- **What to produce**:
Filter the material below down to the lines containing the word "purple".

- **Record set**:
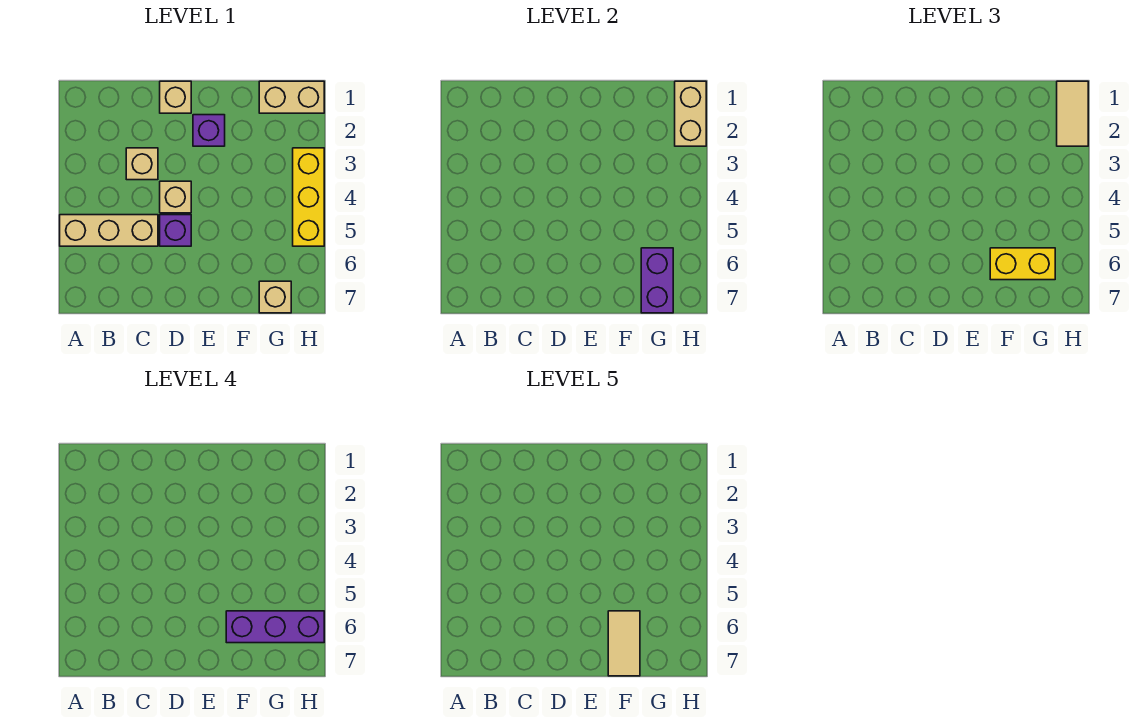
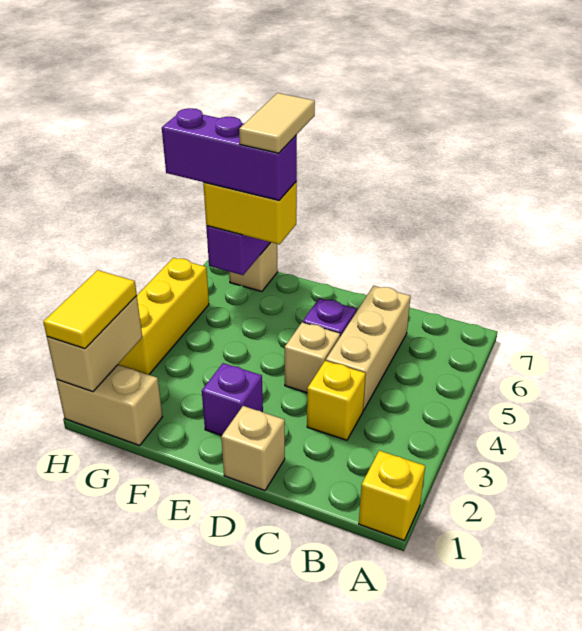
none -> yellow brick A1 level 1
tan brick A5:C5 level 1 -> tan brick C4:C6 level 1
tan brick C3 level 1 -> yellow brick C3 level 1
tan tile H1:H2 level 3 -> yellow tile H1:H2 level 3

* * *

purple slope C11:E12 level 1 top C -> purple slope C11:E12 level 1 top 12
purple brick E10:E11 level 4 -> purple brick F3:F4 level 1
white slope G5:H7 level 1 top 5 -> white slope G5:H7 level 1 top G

- **Solution**:
purple slope C11:E12 level 1 top C -> purple slope C11:E12 level 1 top 12
purple brick E10:E11 level 4 -> purple brick F3:F4 level 1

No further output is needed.